| YOUR OBJECTIVE |
Write the data out again, exactly as given.

| DATA EXTRACTS |
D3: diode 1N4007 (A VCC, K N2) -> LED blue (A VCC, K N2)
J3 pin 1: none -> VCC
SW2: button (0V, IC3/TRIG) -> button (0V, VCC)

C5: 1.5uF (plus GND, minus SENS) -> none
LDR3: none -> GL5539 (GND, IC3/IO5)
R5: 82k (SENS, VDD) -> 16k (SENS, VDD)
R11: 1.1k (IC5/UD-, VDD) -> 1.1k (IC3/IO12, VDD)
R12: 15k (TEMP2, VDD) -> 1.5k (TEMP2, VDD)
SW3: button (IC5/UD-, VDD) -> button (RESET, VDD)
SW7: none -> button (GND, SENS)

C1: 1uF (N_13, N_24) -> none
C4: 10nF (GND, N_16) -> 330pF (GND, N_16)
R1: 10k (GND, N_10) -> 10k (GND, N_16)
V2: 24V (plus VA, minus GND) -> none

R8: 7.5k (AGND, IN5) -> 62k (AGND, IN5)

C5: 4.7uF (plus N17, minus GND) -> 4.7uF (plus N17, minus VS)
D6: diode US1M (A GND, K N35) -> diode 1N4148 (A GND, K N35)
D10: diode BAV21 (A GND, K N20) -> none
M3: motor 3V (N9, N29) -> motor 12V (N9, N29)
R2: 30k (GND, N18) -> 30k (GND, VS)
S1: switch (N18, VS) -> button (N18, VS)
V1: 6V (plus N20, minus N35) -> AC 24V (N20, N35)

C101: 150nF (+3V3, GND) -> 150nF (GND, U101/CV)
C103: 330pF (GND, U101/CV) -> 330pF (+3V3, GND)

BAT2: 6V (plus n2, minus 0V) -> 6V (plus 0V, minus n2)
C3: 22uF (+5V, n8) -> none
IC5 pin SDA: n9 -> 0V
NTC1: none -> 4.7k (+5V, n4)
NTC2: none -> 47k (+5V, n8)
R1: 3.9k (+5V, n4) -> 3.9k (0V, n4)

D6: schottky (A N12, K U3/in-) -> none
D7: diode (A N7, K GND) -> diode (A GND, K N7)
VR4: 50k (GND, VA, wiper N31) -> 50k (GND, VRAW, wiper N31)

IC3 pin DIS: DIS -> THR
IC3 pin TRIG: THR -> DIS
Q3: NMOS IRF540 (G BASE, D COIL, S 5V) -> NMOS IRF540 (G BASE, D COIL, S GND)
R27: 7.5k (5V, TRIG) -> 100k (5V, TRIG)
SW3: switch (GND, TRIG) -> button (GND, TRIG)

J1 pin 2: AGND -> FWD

| RESPONSE TO THIS EXERCISE |
D3: diode 1N4007 (A VCC, K N2) -> LED blue (A VCC, K N2)
J3 pin 1: none -> VCC
SW2: button (0V, IC3/TRIG) -> button (0V, VCC)

C5: 1.5uF (plus GND, minus SENS) -> none
LDR3: none -> GL5539 (GND, IC3/IO5)
R5: 82k (SENS, VDD) -> 16k (SENS, VDD)
R11: 1.1k (IC5/UD-, VDD) -> 1.1k (IC3/IO12, VDD)
R12: 15k (TEMP2, VDD) -> 1.5k (TEMP2, VDD)
SW3: button (IC5/UD-, VDD) -> button (RESET, VDD)
SW7: none -> button (GND, SENS)

C1: 1uF (N_13, N_24) -> none
C4: 10nF (GND, N_16) -> 330pF (GND, N_16)
R1: 10k (GND, N_10) -> 10k (GND, N_16)
V2: 24V (plus VA, minus GND) -> none

R8: 7.5k (AGND, IN5) -> 62k (AGND, IN5)

C5: 4.7uF (plus N17, minus GND) -> 4.7uF (plus N17, minus VS)
D6: diode US1M (A GND, K N35) -> diode 1N4148 (A GND, K N35)
D10: diode BAV21 (A GND, K N20) -> none
M3: motor 3V (N9, N29) -> motor 12V (N9, N29)
R2: 30k (GND, N18) -> 30k (GND, VS)
S1: switch (N18, VS) -> button (N18, VS)
V1: 6V (plus N20, minus N35) -> AC 24V (N20, N35)

C101: 150nF (+3V3, GND) -> 150nF (GND, U101/CV)
C103: 330pF (GND, U101/CV) -> 330pF (+3V3, GND)

BAT2: 6V (plus n2, minus 0V) -> 6V (plus 0V, minus n2)
C3: 22uF (+5V, n8) -> none
IC5 pin SDA: n9 -> 0V
NTC1: none -> 4.7k (+5V, n4)
NTC2: none -> 47k (+5V, n8)
R1: 3.9k (+5V, n4) -> 3.9k (0V, n4)

D6: schottky (A N12, K U3/in-) -> none
D7: diode (A N7, K GND) -> diode (A GND, K N7)
VR4: 50k (GND, VA, wiper N31) -> 50k (GND, VRAW, wiper N31)

IC3 pin DIS: DIS -> THR
IC3 pin TRIG: THR -> DIS
Q3: NMOS IRF540 (G BASE, D COIL, S 5V) -> NMOS IRF540 (G BASE, D COIL, S GND)
R27: 7.5k (5V, TRIG) -> 100k (5V, TRIG)
SW3: switch (GND, TRIG) -> button (GND, TRIG)

J1 pin 2: AGND -> FWD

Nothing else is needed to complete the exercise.